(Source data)
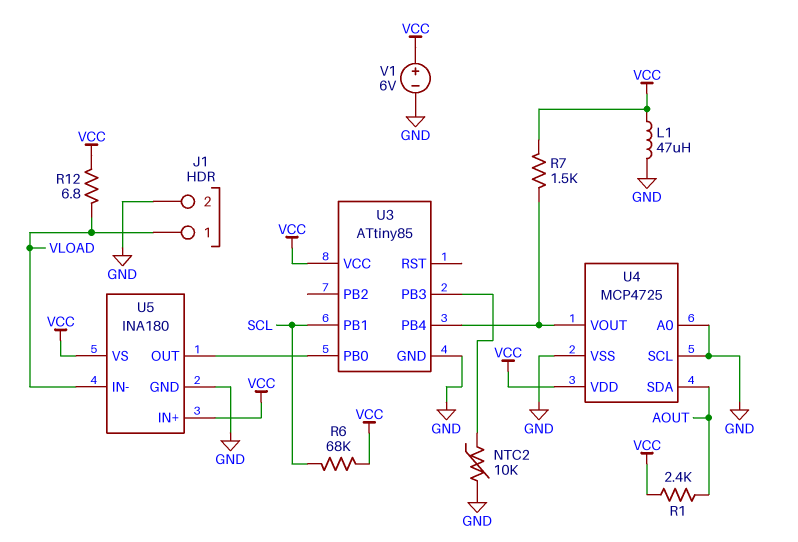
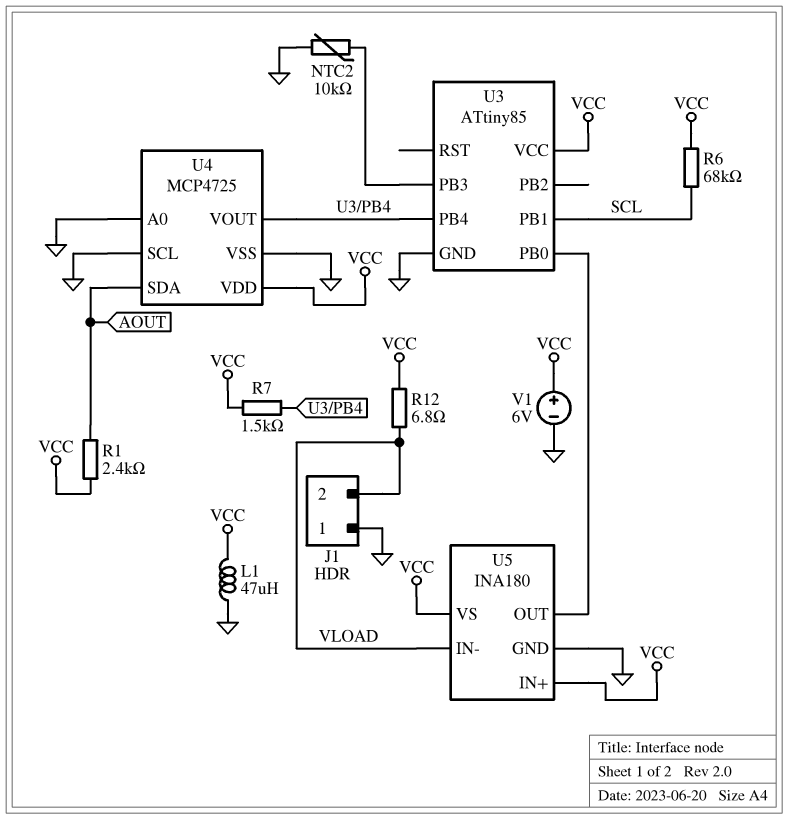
J1 pin 1: VLOAD -> GND
J1 pin 2: GND -> VLOAD

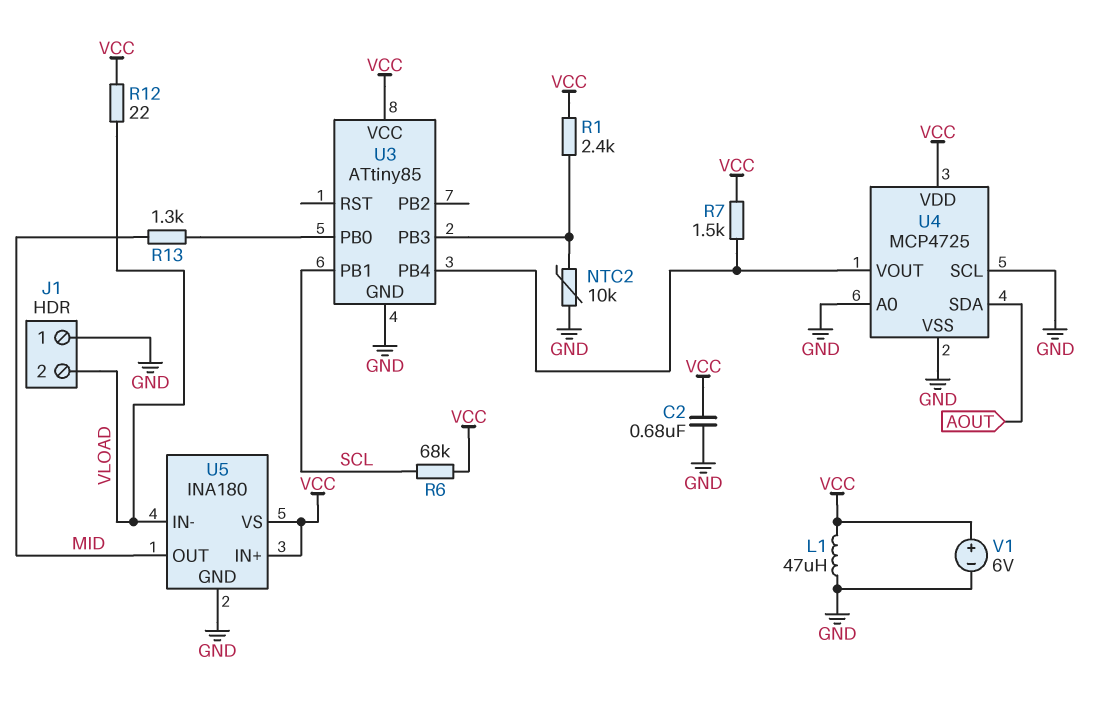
C2: none -> 680nF (GND, VCC)
R1: 2.4k (AOUT, VCC) -> 2.4k (U3/PB3, VCC)
R12: 6.8 (VCC, VLOAD) -> 22 (VCC, VLOAD)
R13: none -> 1.3k (MID, U3/PB0)
U5 pin OUT: U3/PB0 -> MID

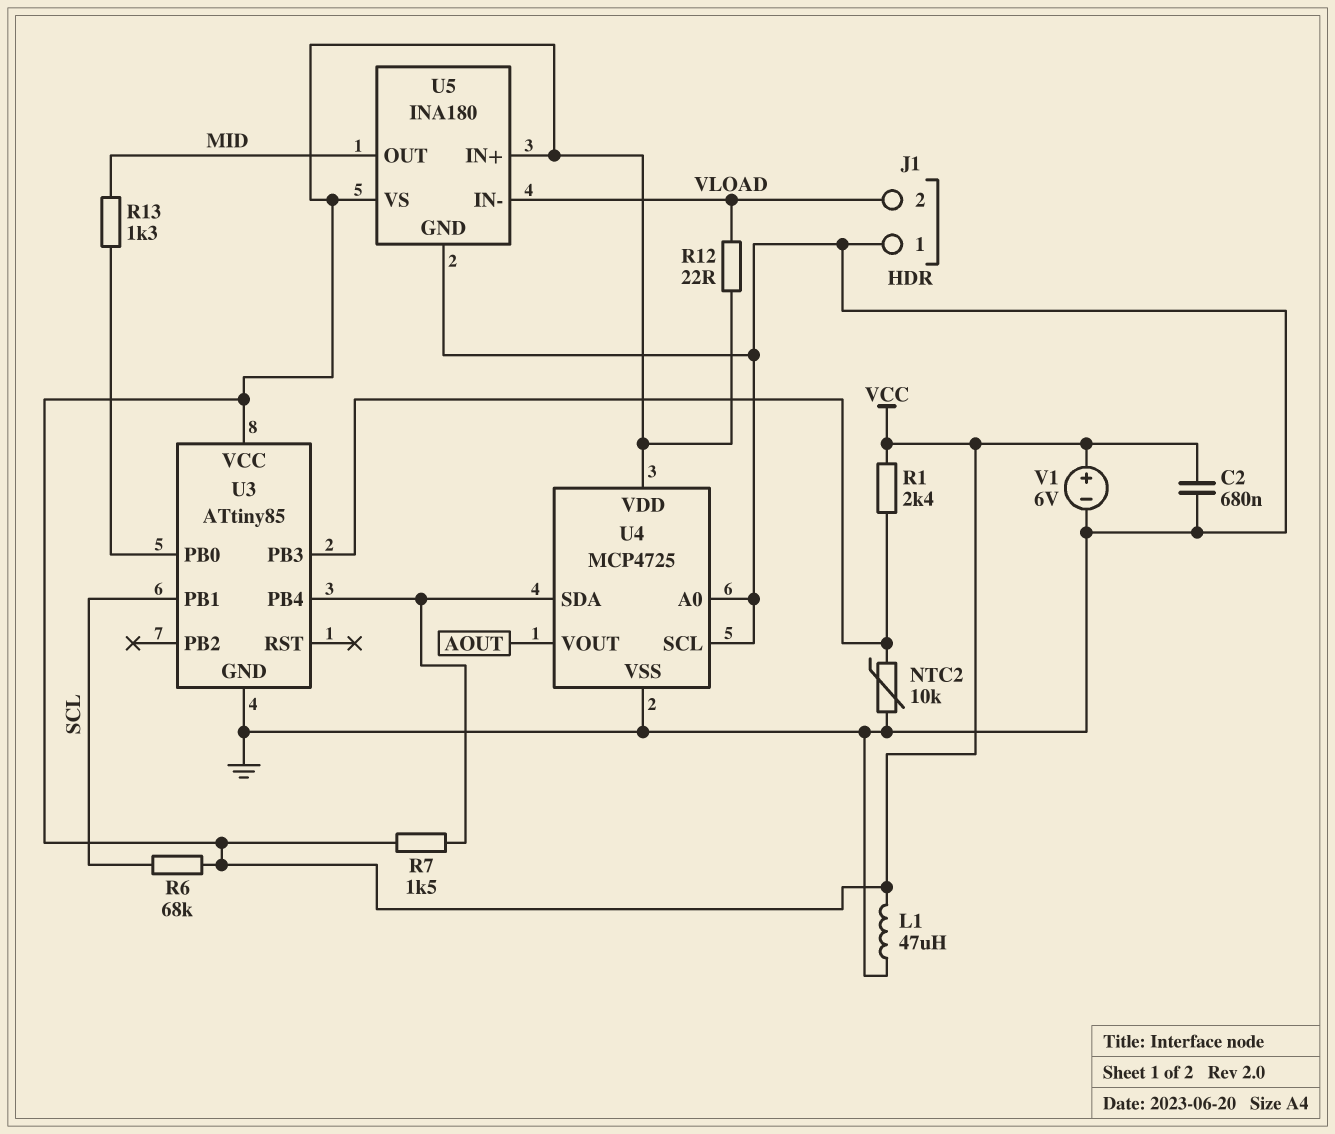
U4 pin SDA: AOUT -> U3/PB4
U4 pin VOUT: U3/PB4 -> AOUT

About this task:
Look through the data above and report every line in which "none" appears.

Your solution:
C2: none -> 680nF (GND, VCC)
R13: none -> 1.3k (MID, U3/PB0)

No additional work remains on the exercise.